*** Opening of Data for analysis ***
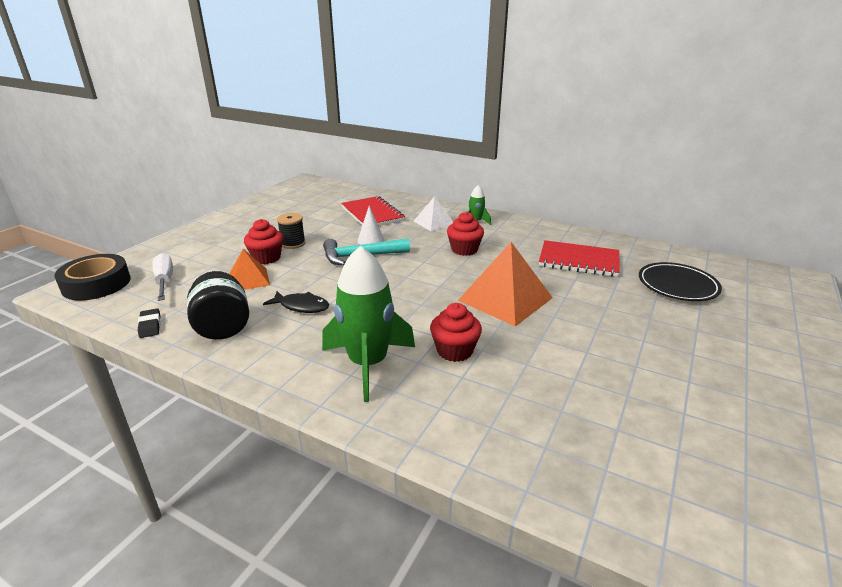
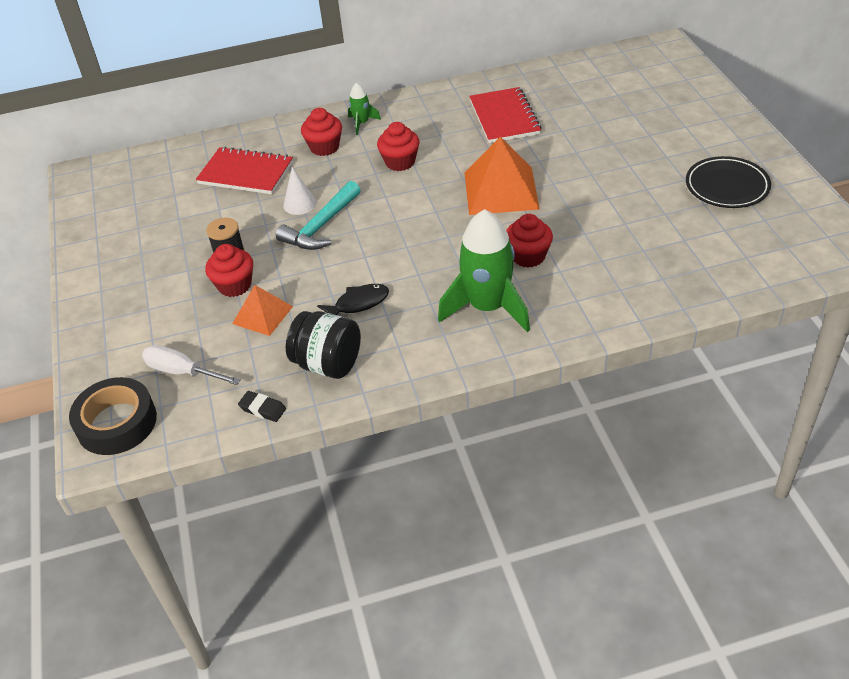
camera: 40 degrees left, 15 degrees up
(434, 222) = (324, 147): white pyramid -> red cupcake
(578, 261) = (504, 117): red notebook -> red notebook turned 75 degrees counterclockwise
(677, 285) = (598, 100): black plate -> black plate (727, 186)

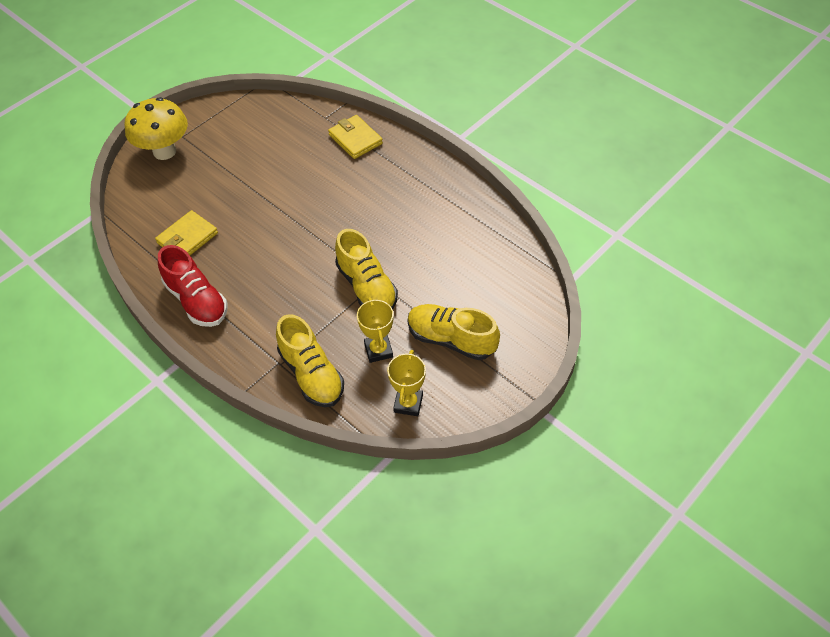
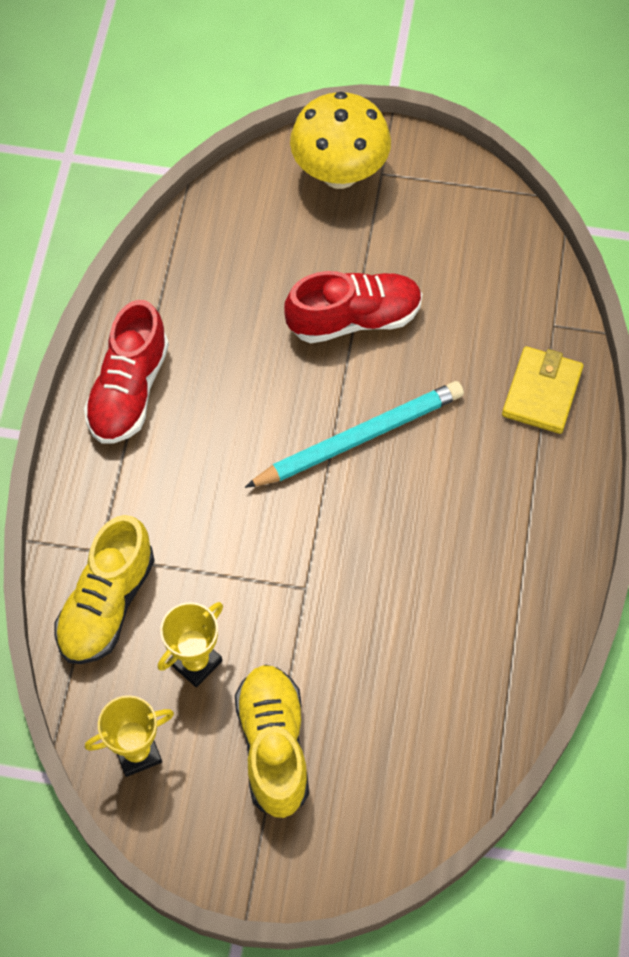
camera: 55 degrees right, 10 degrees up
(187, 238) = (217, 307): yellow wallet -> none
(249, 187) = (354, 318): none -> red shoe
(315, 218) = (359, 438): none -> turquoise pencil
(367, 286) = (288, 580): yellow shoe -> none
*** Close of Data for analysis ***
● **Problem to work on**: Wherever a picture appears in the records, omit it, and transcribe everything else exactly.

● **Solution to this exercise**:
camera: 40 degrees left, 15 degrees up
(434, 222) = (324, 147): white pyramid -> red cupcake
(578, 261) = (504, 117): red notebook -> red notebook turned 75 degrees counterclockwise
(677, 285) = (598, 100): black plate -> black plate (727, 186)

camera: 55 degrees right, 10 degrees up
(187, 238) = (217, 307): yellow wallet -> none
(249, 187) = (354, 318): none -> red shoe
(315, 218) = (359, 438): none -> turquoise pencil
(367, 286) = (288, 580): yellow shoe -> none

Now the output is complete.